## SUPPLIED DATA
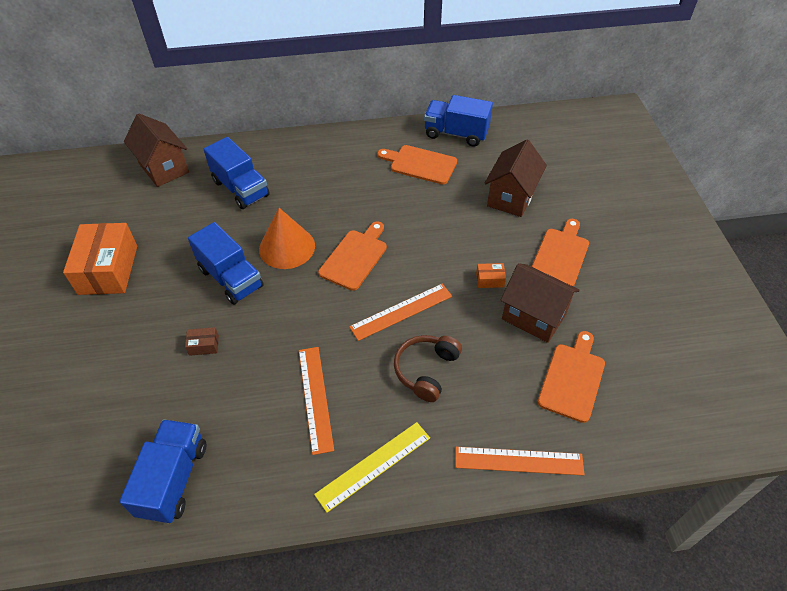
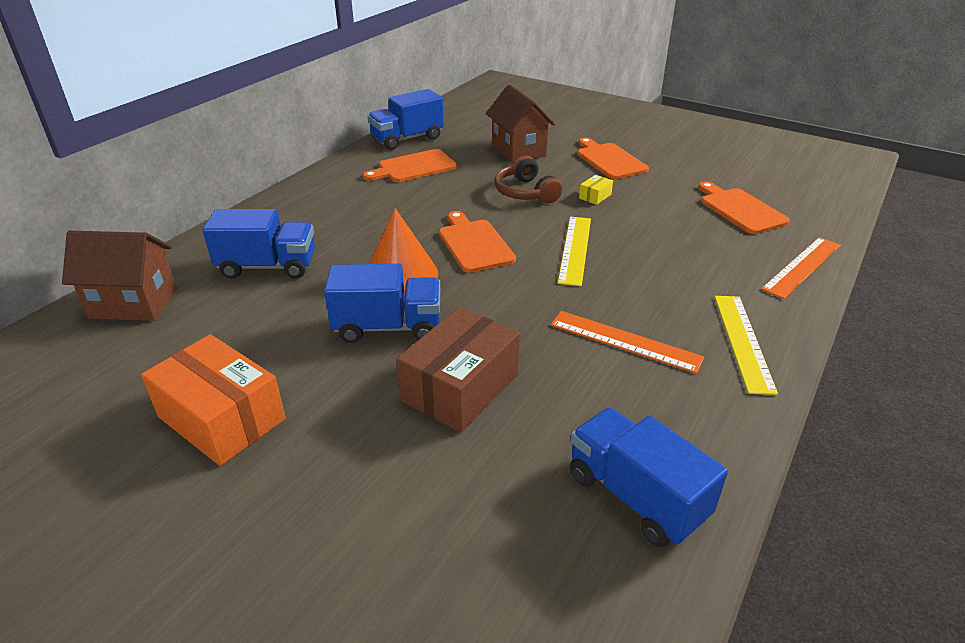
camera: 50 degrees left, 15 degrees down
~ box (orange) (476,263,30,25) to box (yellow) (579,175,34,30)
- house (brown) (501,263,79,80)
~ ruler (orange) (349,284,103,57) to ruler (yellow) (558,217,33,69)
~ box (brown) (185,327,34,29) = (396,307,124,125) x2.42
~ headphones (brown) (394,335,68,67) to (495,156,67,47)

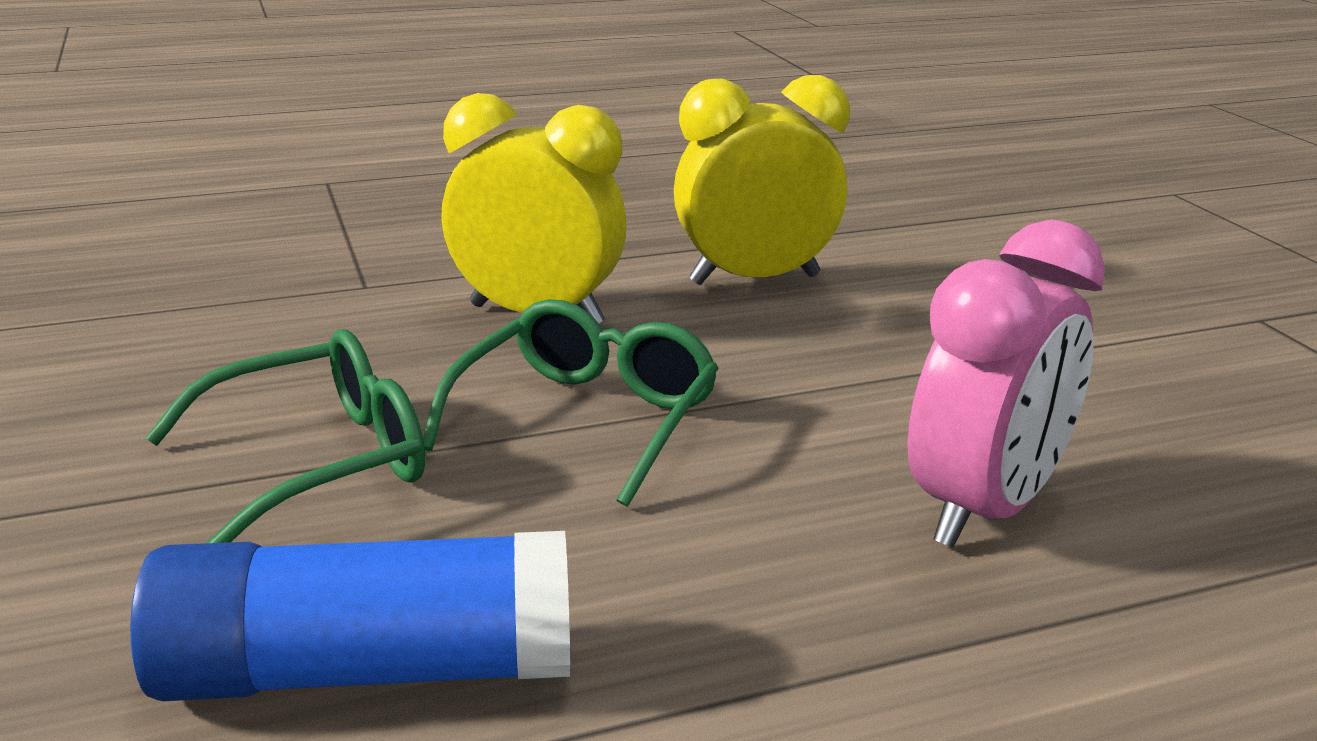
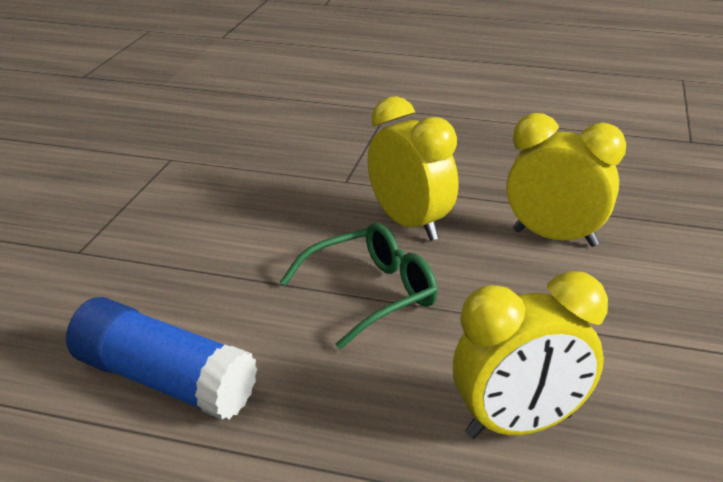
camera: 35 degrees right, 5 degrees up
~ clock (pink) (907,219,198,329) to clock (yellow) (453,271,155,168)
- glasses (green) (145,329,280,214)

## EXERCISE OBJECTIVE
Print the entries as they stand, first line through the line holding "(185,327,34,29) = (396,307,124,125) x2.42", with every picture removed.

## FINISHED TASK
camera: 50 degrees left, 15 degrees down
~ box (orange) (476,263,30,25) to box (yellow) (579,175,34,30)
- house (brown) (501,263,79,80)
~ ruler (orange) (349,284,103,57) to ruler (yellow) (558,217,33,69)
~ box (brown) (185,327,34,29) = (396,307,124,125) x2.42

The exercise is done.